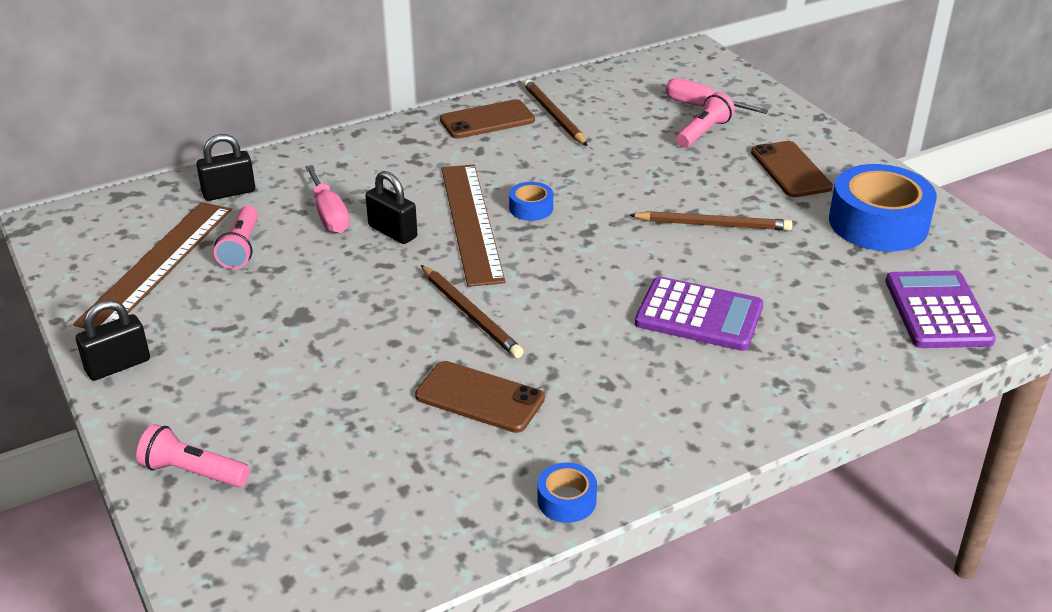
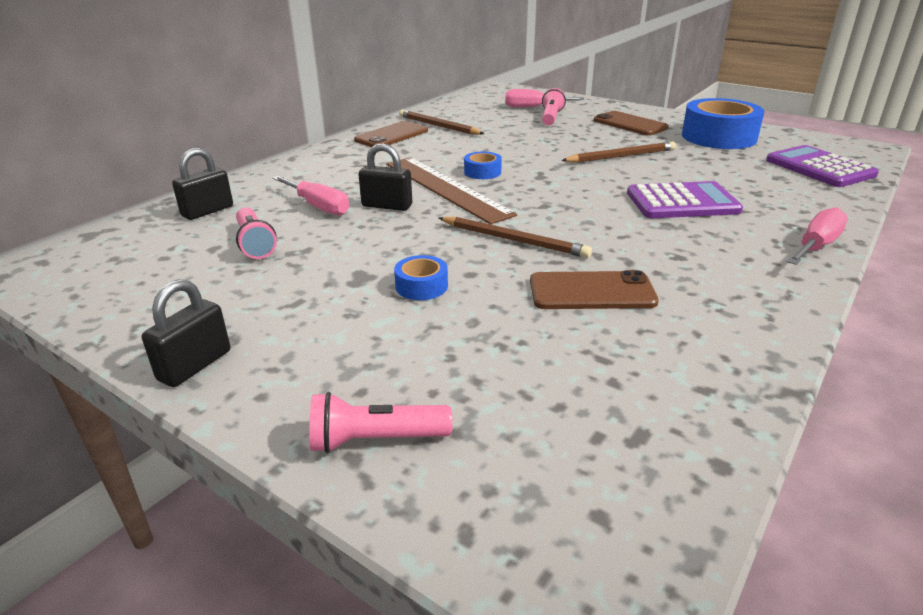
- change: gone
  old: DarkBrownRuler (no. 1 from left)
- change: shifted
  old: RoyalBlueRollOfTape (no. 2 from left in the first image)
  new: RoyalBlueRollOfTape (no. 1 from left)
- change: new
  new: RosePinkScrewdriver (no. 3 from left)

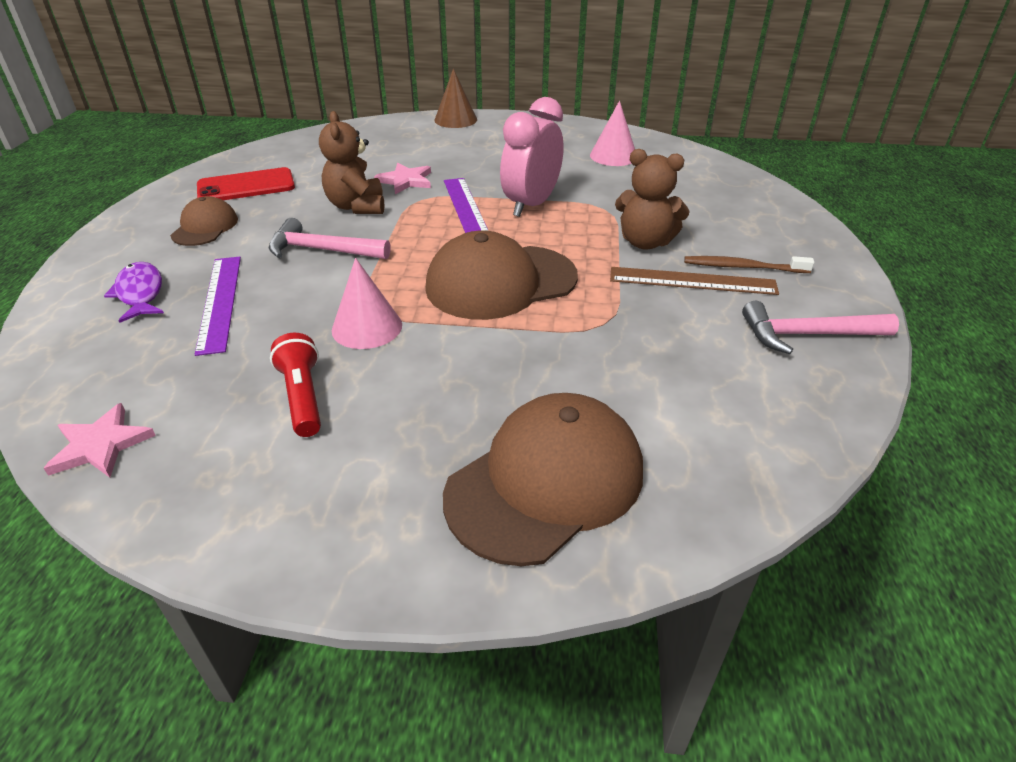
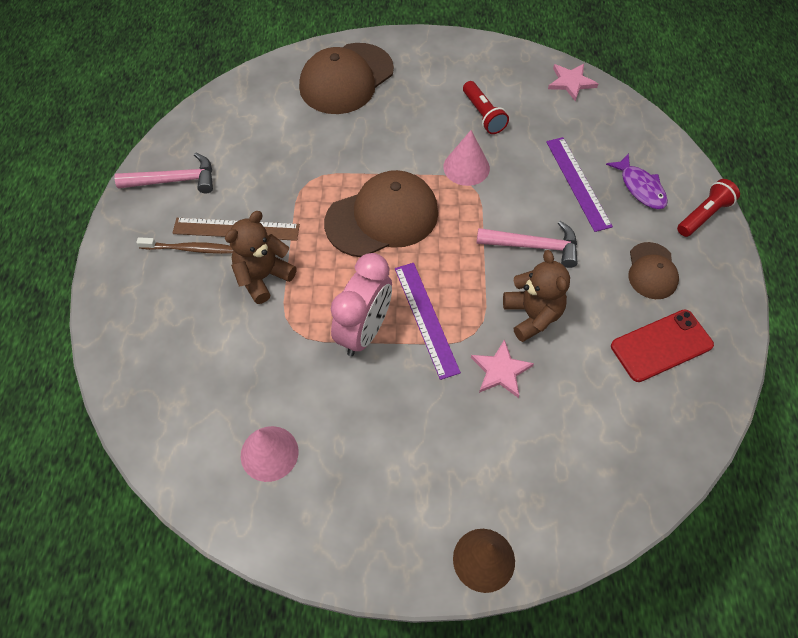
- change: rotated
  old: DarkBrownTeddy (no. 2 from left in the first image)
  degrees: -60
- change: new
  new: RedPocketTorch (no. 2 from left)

---

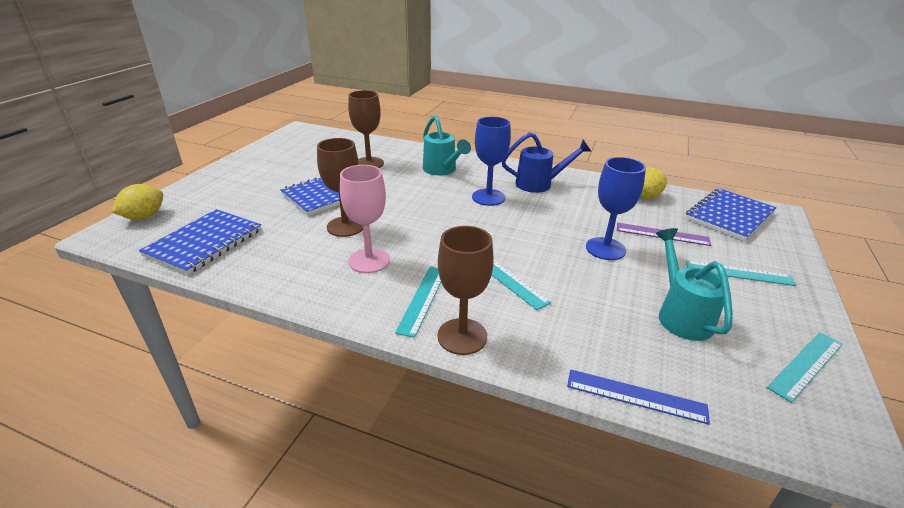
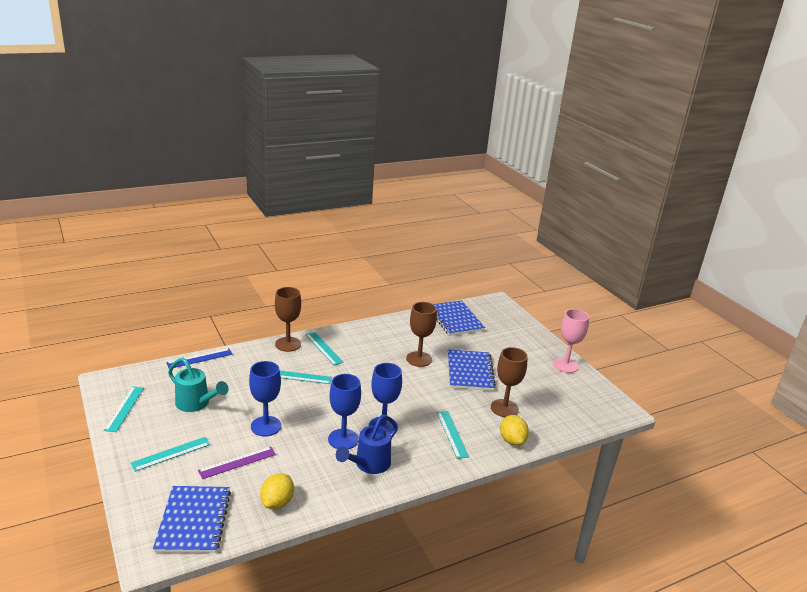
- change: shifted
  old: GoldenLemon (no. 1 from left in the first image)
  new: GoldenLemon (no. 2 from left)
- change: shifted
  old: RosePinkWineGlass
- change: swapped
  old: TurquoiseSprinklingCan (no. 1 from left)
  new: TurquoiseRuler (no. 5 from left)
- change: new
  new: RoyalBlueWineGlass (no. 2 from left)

§ EXERCISE DETAILS
Search the listing for the string "RoyalBlueRollOfTape". Copy each line where it turns up.

§ SOLVED EXERCISE
  old: RoyalBlueRollOfTape (no. 2 from left in the first image)
  new: RoyalBlueRollOfTape (no. 1 from left)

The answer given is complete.